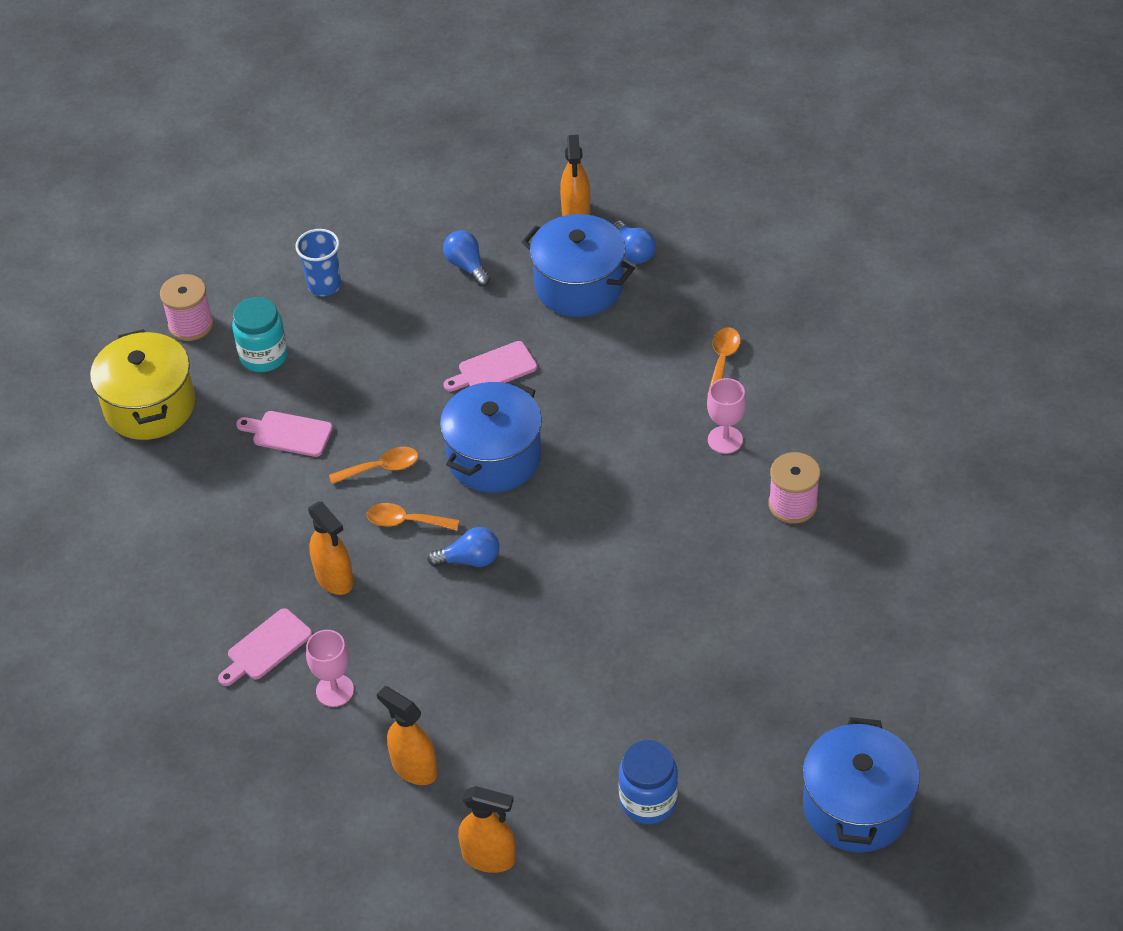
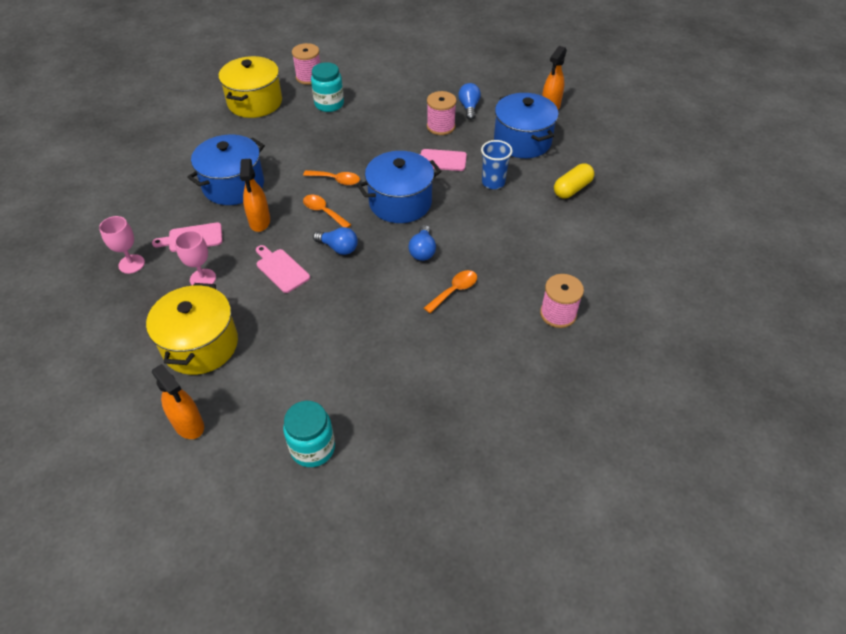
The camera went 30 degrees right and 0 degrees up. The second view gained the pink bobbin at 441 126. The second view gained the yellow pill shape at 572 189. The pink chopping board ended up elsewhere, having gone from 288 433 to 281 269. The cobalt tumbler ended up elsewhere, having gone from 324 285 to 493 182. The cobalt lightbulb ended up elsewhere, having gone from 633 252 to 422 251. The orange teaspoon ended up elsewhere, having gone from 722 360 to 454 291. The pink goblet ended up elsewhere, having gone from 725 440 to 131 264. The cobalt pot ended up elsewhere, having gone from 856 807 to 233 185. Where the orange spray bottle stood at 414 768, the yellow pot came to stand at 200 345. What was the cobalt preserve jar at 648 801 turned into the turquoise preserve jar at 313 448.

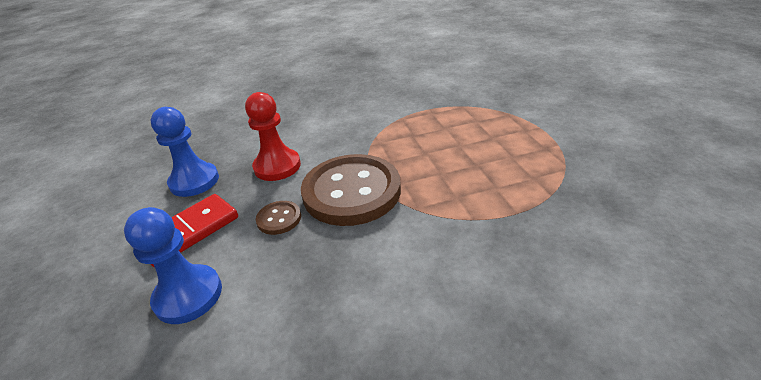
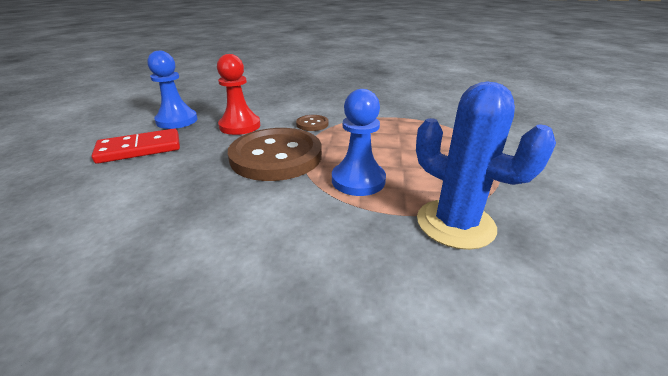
The camera went 20 degrees right and 5 degrees down. The second view gained the cobalt cactus at 455 224. The cobalt pawn ended up elsewhere, having gone from 188 295 to 358 180. The dark brown button ended up elsewhere, having gone from 279 219 to 312 124.

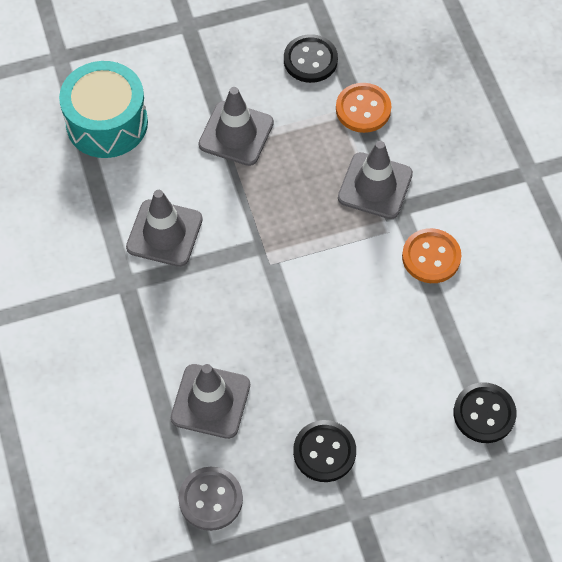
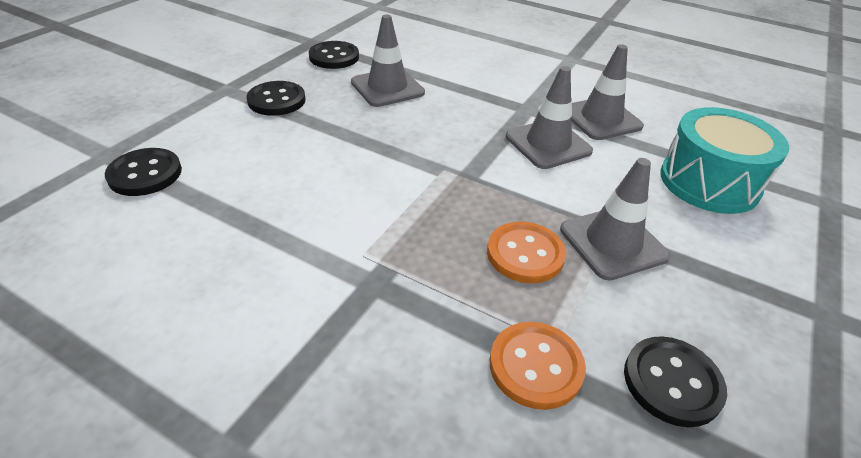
The camera went 135 degrees right and 20 degrees down. The gray road cone ended up elsewhere, having gone from 375 186 to 601 119. The orange button ended up elsewhere, having gone from 431 257 to 525 254. What was the gray button at 210 499 turned into the jet-black button at 334 57.

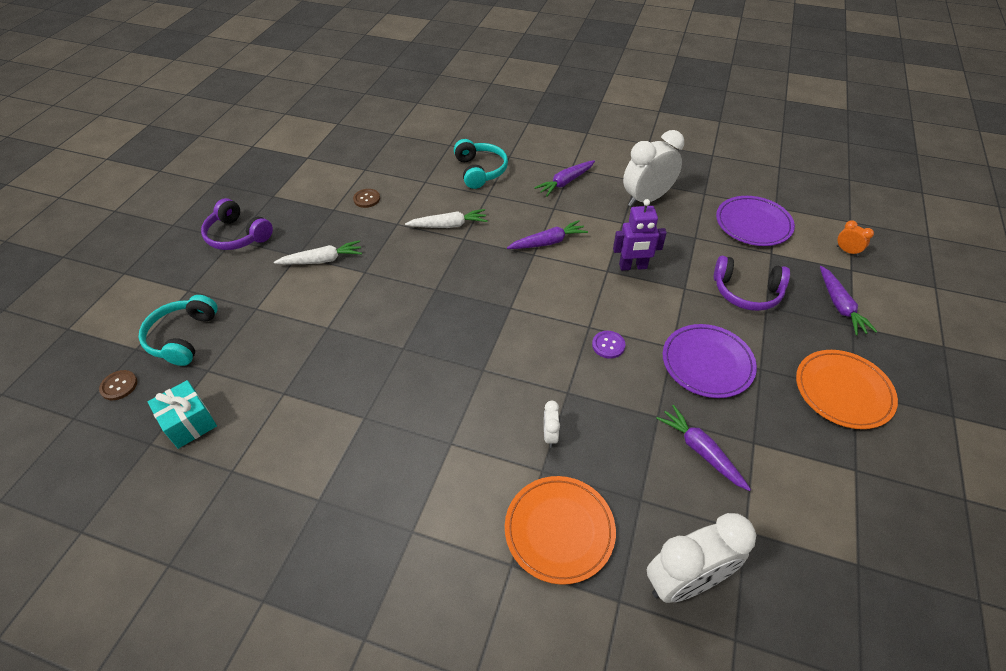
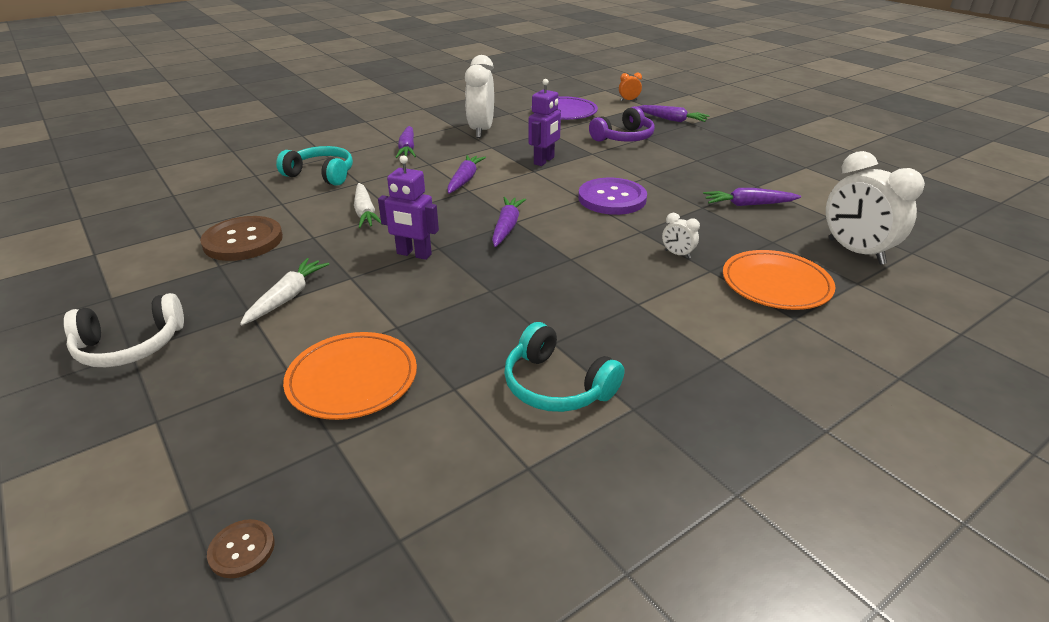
The camera went 55 degrees left and 15 degrees down. The second view lost the turquoise present at 189 423. The second view lost the royal purple flat dish at 707 363. The second view gained the royal purple robot figure at 414 254. The second view gained the royal purple toy carrot at 507 227. The turquoise over-ear headphones ended up elsewhere, having gone from 182 337 to 556 386. The orange flat dish ended up elsewhere, having gone from 843 391 to 352 379. What was the royal purple over-ear headphones at 237 235 turned into the snow-white over-ear headphones at 130 346. The snow-white toy carrot at 449 225 ended up facing another way, 135 degrees clockwise from before. The snow-white bedside clock at 685 581 ended up facing another way, 135 degrees clockwise from before. The size of the dark brown button at 366 199 changed by a factor of 2.13. The size of the royal purple button at 608 345 changed by a factor of 2.13.

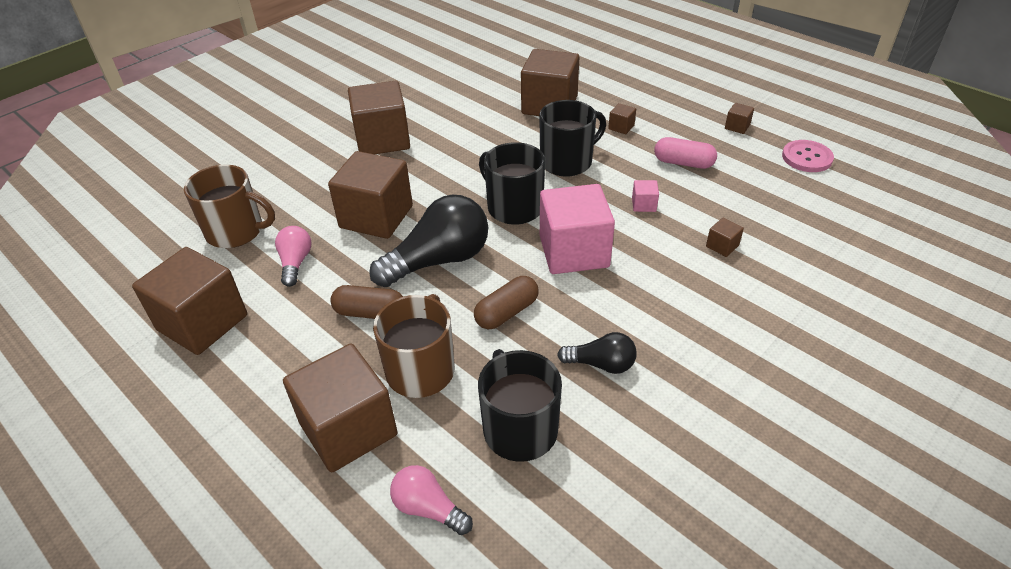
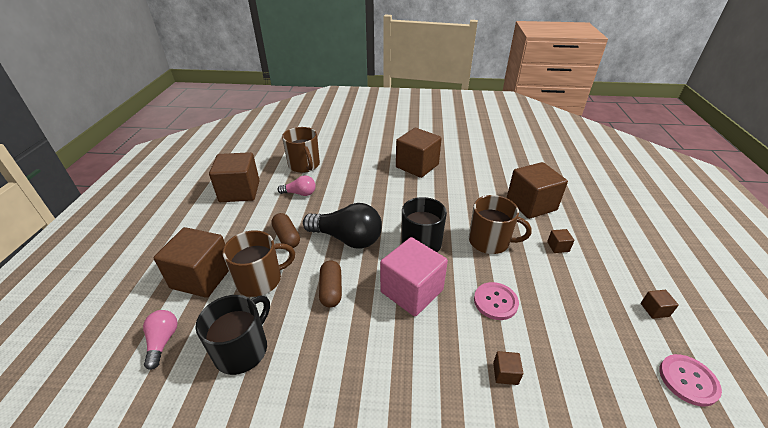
The camera went 50 degrees right and 5 degrees down. The second view lost the dark brown block at 376 217. The second view lost the jet-black lightbulb at 601 364. The second view lost the pink pill shape at 683 163. Where the pink block stood at 644 205, the pink button came to stand at 495 302. What was the jet-black mug at 567 162 turned into the dark brown mug at 490 241. The pink lightbulb at 295 263 ended up facing another way, 45 degrees clockwise from before. The dark brown pill shape at 507 312 ended up facing another way, 75 degrees clockwise from before.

****************************************

*Work required*.
Check each line above for the string "black" and show the ones that have it.

*Response*.
The camera went 135 degrees right and 20 degrees down. The gray road cone ended up elsewhere, having gone from 375 186 to 601 119. The orange button ended up elsewhere, having gone from 431 257 to 525 254. What was the gray button at 210 499 turned into the jet-black button at 334 57.
The camera went 50 degrees right and 5 degrees down. The second view lost the dark brown block at 376 217. The second view lost the jet-black lightbulb at 601 364. The second view lost the pink pill shape at 683 163. Where the pink block stood at 644 205, the pink button came to stand at 495 302. What was the jet-black mug at 567 162 turned into the dark brown mug at 490 241. The pink lightbulb at 295 263 ended up facing another way, 45 degrees clockwise from before. The dark brown pill shape at 507 312 ended up facing another way, 75 degrees clockwise from before.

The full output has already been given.